WHAT THE EXERCISE ASKS:
Pick out every line of the entries below where "tile" occurs, and copy those lines.

....

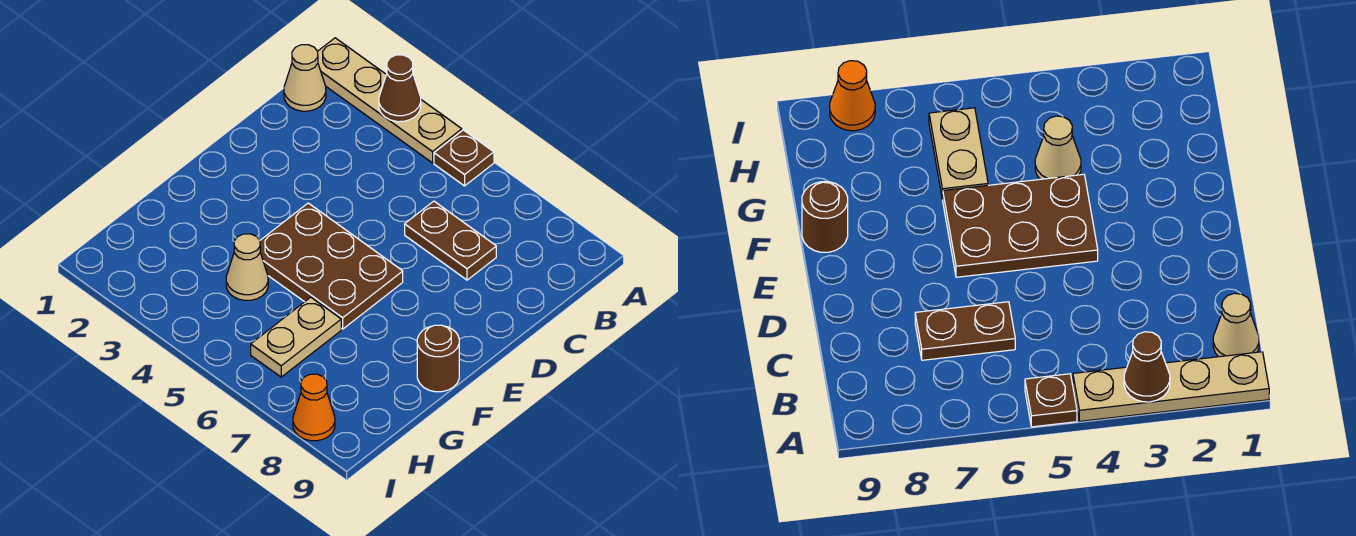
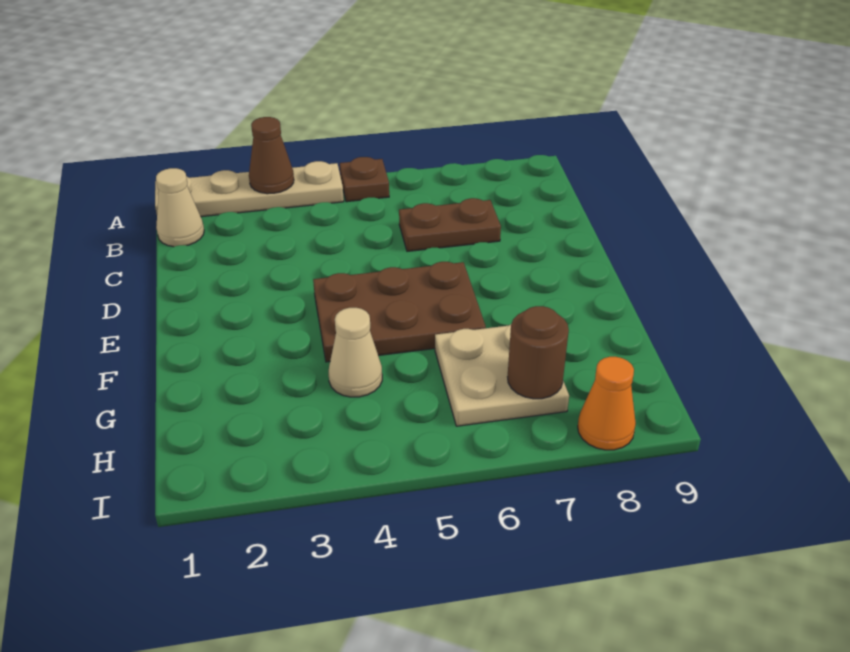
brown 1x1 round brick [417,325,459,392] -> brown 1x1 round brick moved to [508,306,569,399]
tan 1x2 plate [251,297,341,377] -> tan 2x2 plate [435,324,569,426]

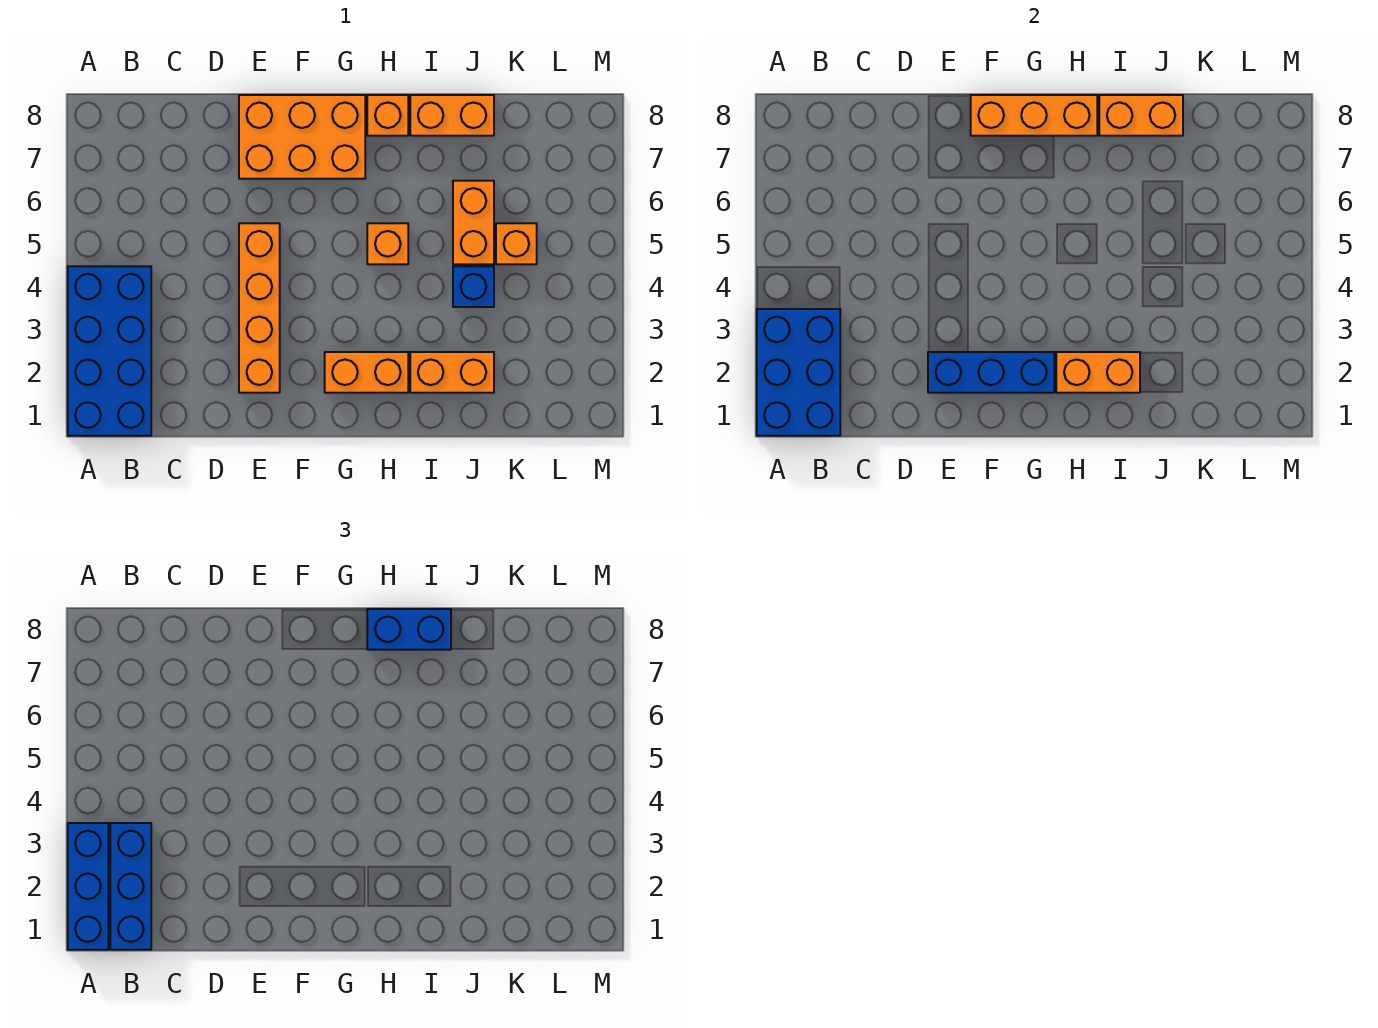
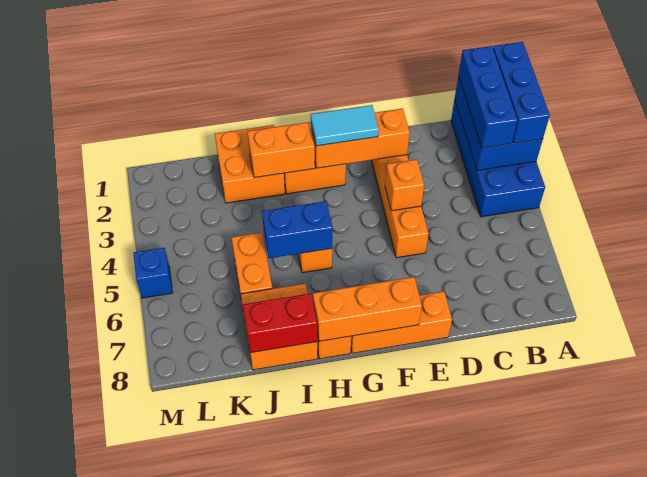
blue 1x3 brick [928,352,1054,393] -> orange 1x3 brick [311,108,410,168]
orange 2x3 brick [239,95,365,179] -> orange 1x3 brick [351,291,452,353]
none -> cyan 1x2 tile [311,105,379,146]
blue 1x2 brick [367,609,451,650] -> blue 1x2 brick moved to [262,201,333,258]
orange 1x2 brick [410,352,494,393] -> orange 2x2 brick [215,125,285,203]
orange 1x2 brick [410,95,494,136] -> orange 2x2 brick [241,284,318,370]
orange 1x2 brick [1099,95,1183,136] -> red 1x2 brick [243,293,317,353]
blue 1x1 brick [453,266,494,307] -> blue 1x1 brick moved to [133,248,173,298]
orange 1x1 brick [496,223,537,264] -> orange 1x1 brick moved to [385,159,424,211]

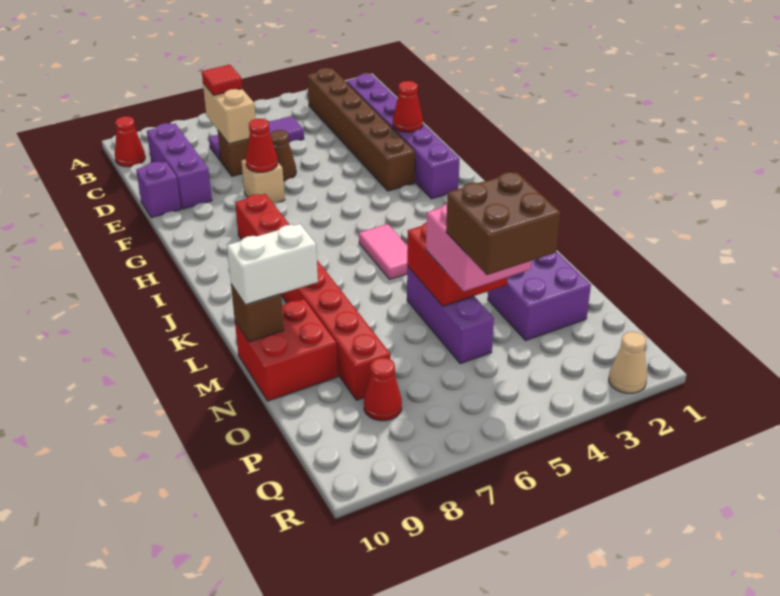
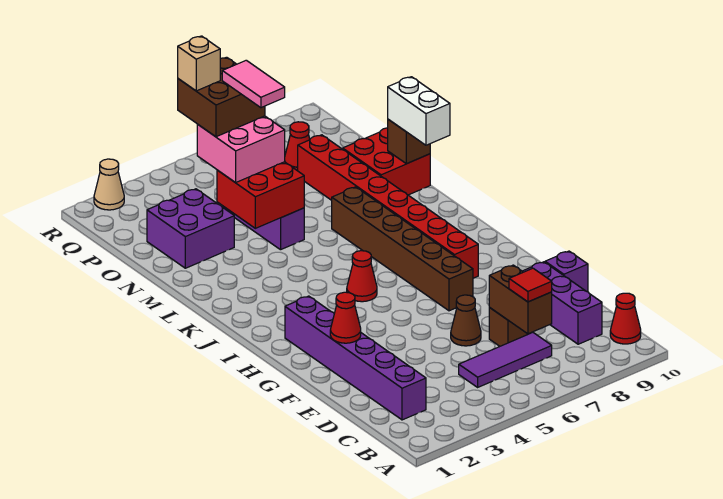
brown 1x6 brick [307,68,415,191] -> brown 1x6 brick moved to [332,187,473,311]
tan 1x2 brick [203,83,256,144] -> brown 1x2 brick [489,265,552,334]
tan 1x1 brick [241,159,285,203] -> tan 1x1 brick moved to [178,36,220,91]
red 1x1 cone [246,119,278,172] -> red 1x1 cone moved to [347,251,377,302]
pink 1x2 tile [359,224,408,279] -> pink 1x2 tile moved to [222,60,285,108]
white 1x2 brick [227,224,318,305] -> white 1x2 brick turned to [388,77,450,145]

....

TASK RESPONSE:
none -> cyan 1x2 tile [311,105,379,146]
pink 1x2 tile [359,224,408,279] -> pink 1x2 tile moved to [222,60,285,108]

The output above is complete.